BEGIN Extracted data

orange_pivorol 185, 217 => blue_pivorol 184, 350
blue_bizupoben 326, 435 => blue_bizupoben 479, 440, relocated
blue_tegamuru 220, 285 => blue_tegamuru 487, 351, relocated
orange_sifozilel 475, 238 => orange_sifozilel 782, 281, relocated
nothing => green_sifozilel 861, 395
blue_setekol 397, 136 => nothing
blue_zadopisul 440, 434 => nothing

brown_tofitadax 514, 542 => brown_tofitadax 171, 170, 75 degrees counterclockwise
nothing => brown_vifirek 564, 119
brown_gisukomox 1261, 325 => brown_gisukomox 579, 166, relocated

END Extracted data
BEGIN Extracted data

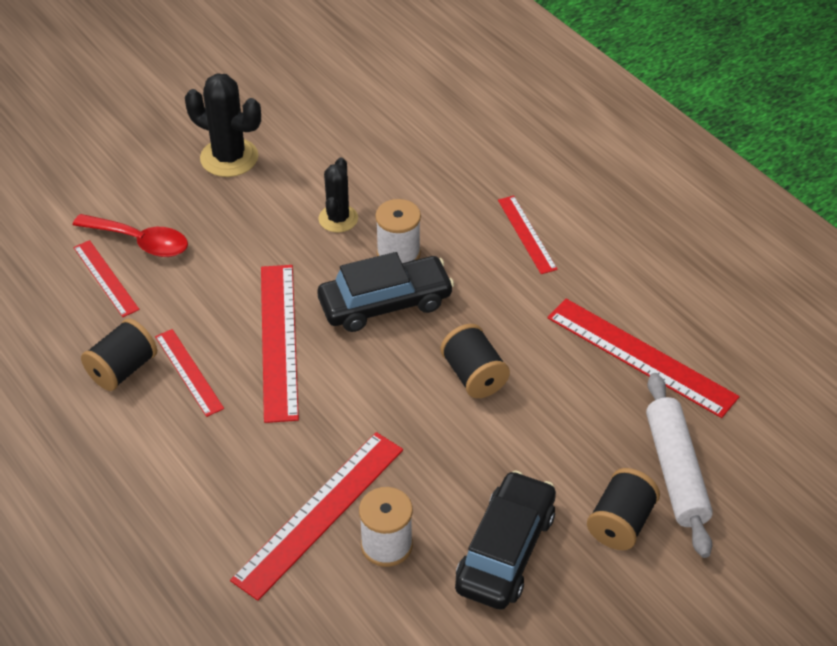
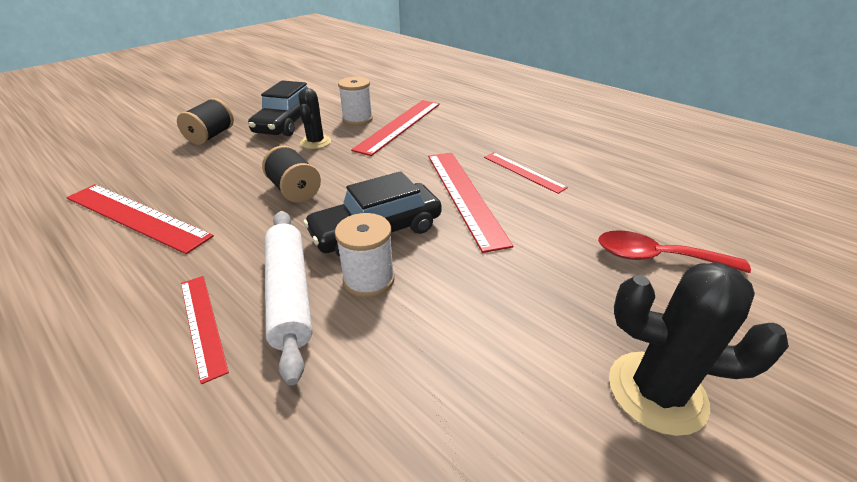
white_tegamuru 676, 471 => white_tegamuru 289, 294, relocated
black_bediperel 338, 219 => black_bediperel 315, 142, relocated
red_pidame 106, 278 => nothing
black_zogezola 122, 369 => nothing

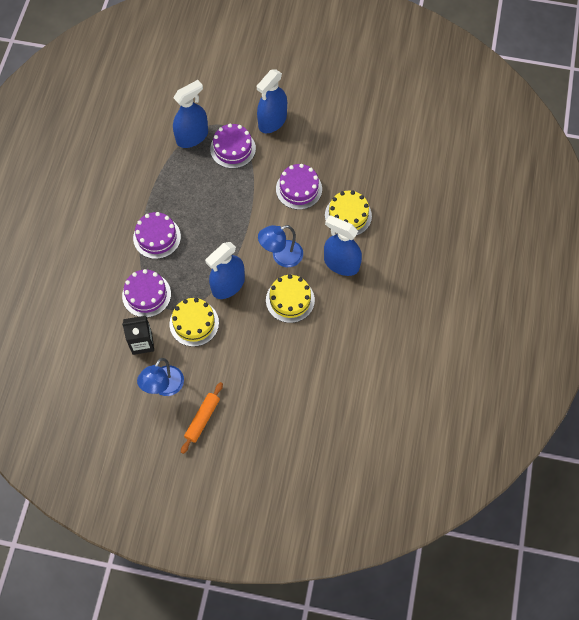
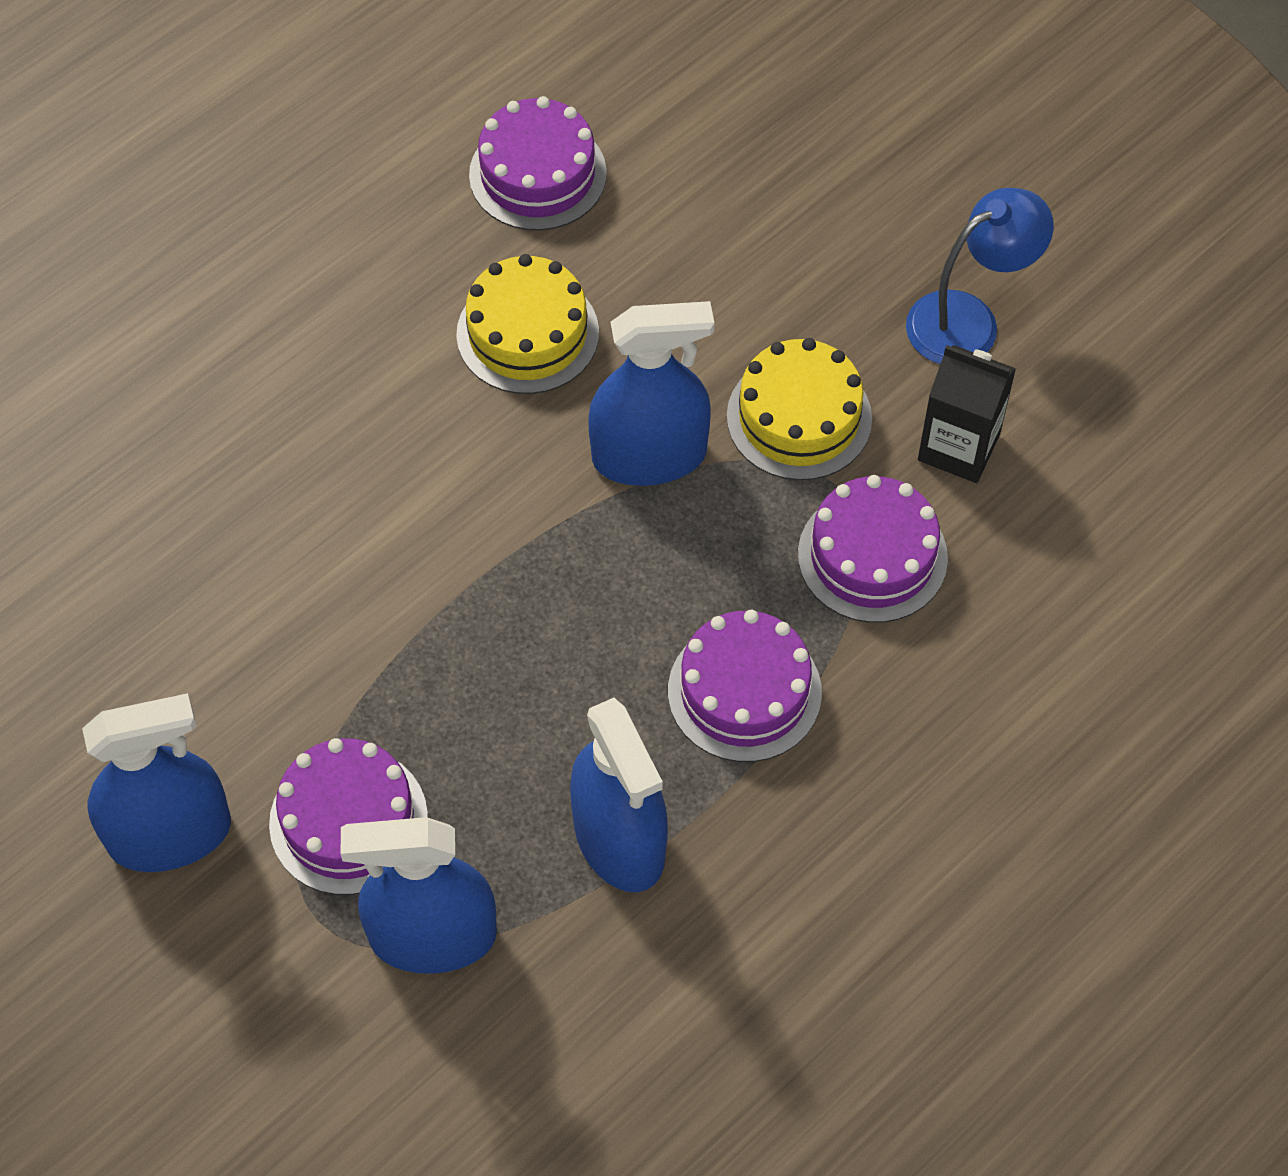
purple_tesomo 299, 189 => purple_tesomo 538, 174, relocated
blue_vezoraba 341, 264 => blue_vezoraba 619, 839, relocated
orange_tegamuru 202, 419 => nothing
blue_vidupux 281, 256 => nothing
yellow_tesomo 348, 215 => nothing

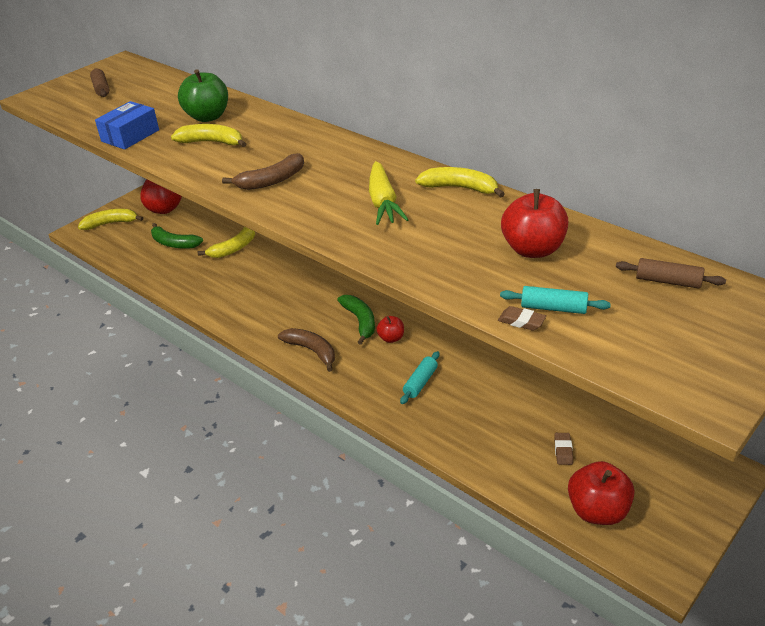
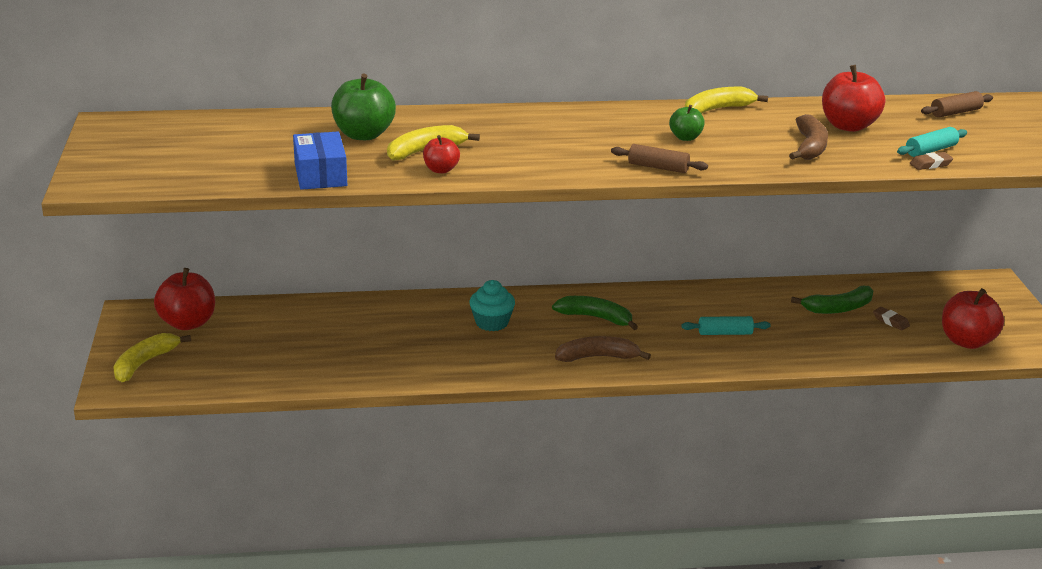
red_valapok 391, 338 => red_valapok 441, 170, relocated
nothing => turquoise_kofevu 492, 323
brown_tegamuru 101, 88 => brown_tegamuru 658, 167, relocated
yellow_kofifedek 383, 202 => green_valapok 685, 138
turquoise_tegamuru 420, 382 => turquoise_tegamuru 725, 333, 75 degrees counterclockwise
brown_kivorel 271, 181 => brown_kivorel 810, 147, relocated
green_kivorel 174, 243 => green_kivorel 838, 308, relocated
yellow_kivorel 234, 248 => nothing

END Extracted data
BEGIN Extracted data

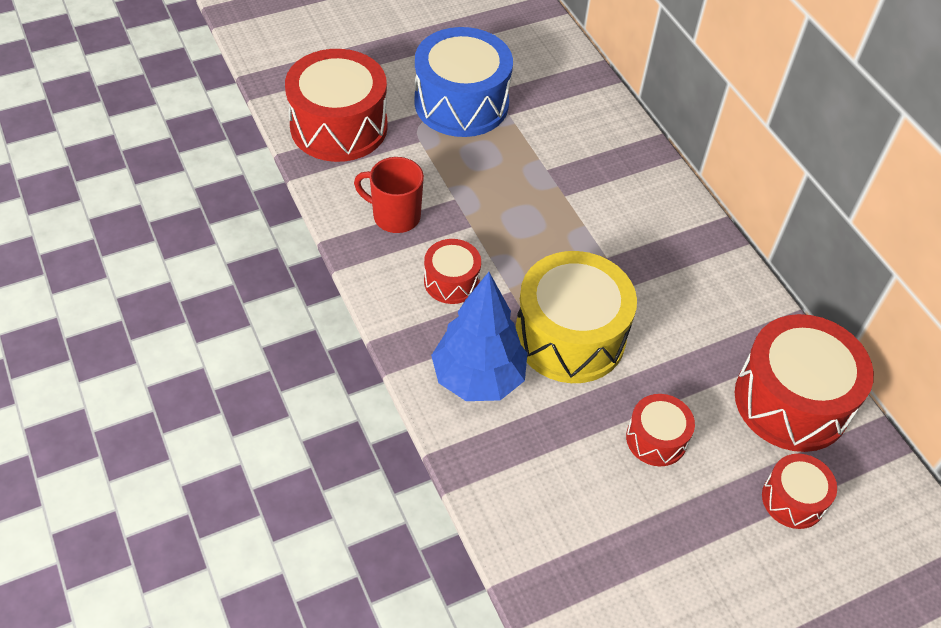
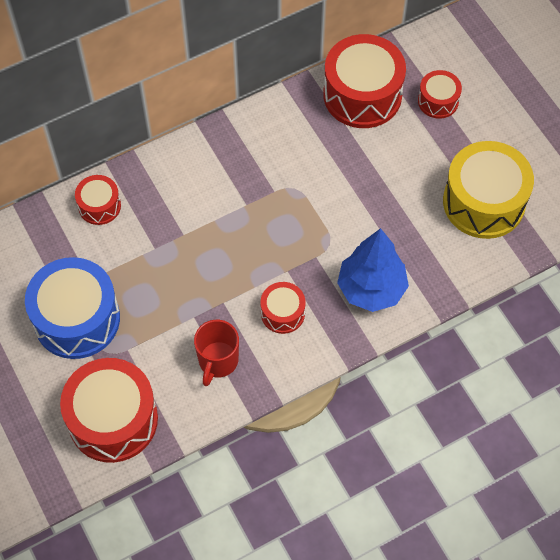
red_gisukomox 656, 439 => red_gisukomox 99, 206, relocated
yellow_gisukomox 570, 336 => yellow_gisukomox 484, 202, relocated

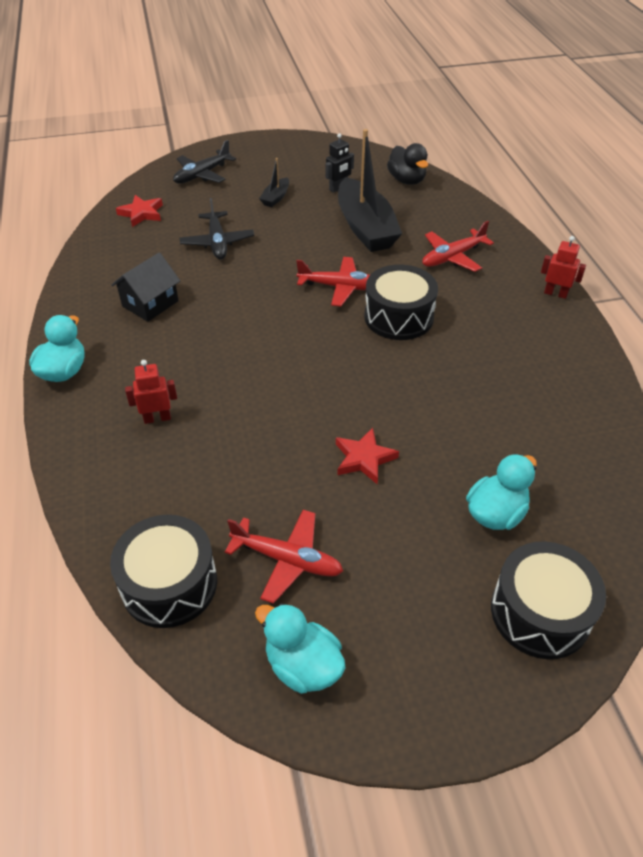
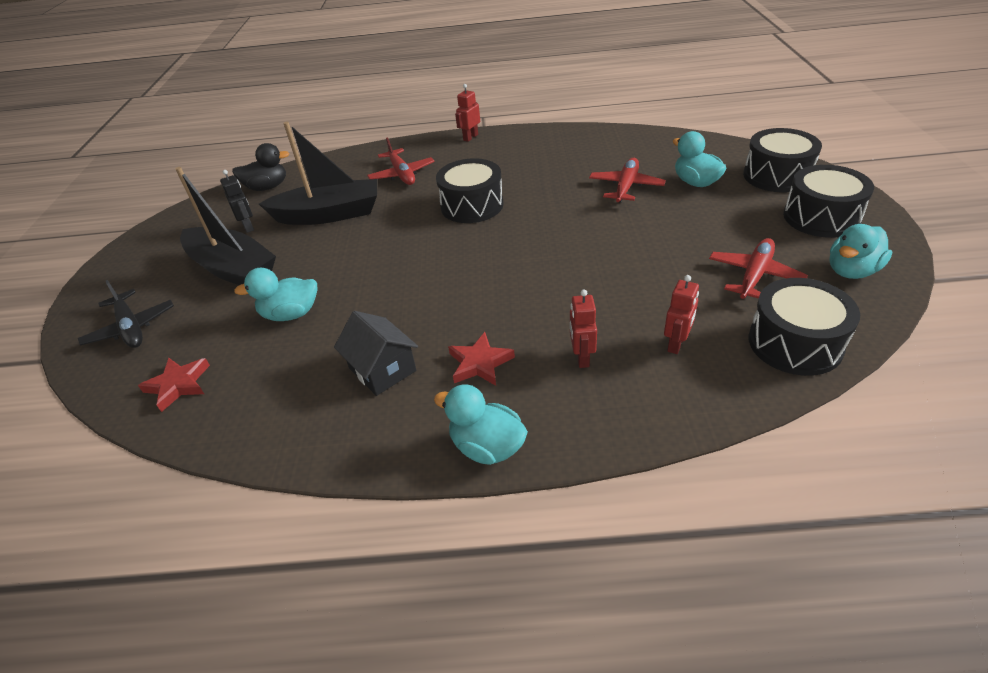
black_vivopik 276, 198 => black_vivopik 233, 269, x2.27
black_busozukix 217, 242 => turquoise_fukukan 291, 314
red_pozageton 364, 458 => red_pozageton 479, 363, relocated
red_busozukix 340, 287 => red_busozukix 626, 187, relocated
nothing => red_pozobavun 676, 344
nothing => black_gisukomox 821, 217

END Extracted data

Of the lines above, output exactly those from the line bearing "orange_pivorol 185, 217" through the line bearing "blue_setekol 397, 136 => nothing", inclusive.

orange_pivorol 185, 217 => blue_pivorol 184, 350
blue_bizupoben 326, 435 => blue_bizupoben 479, 440, relocated
blue_tegamuru 220, 285 => blue_tegamuru 487, 351, relocated
orange_sifozilel 475, 238 => orange_sifozilel 782, 281, relocated
nothing => green_sifozilel 861, 395
blue_setekol 397, 136 => nothing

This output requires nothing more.